## Records for this exercise
'''
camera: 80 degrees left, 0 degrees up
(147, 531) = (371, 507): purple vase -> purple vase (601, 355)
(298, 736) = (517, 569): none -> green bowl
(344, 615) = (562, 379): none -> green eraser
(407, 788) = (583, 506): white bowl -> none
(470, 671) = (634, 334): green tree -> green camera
'''
'''
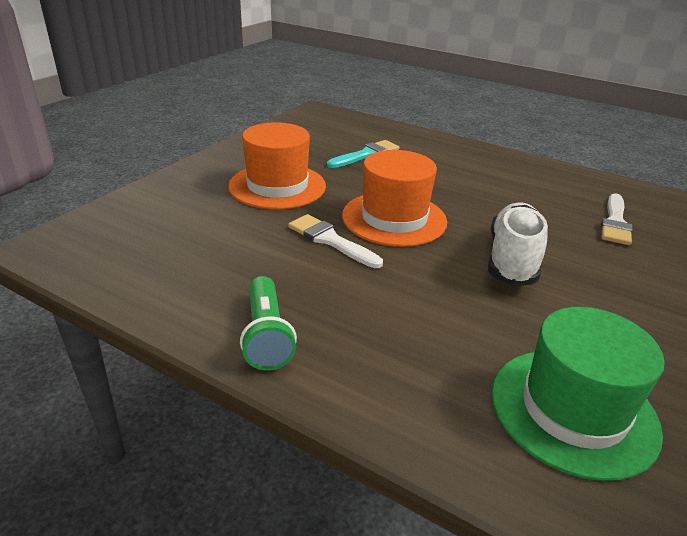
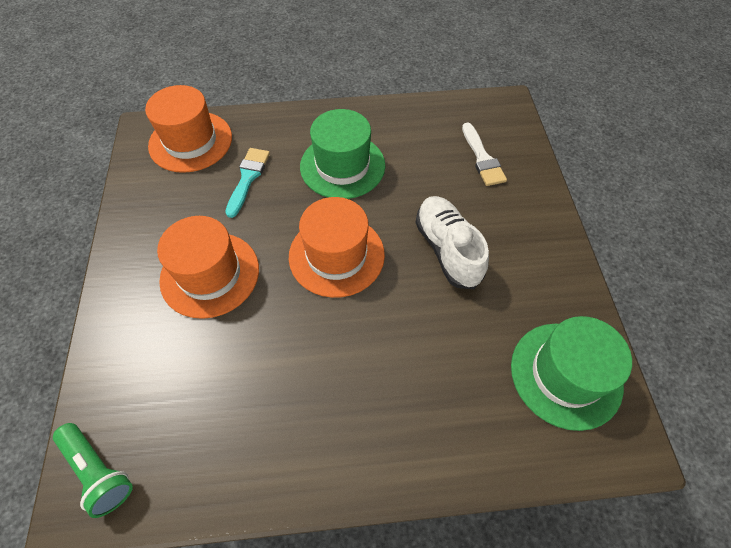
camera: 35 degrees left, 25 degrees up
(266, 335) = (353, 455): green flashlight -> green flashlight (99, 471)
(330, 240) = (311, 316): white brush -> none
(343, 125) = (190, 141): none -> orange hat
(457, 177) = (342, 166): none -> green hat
'''
'''
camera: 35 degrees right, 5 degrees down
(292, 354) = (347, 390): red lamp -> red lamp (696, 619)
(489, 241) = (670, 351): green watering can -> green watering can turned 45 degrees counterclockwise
'''
## Exercise aim
Using the data above, print exactly the lines from the line that contains "(298, 736) = (517, 569): none -> green bowl" through the line that contains "(470, 671) = (634, 334): green", with both included.

## Your solution
(298, 736) = (517, 569): none -> green bowl
(344, 615) = (562, 379): none -> green eraser
(407, 788) = (583, 506): white bowl -> none
(470, 671) = (634, 334): green tree -> green camera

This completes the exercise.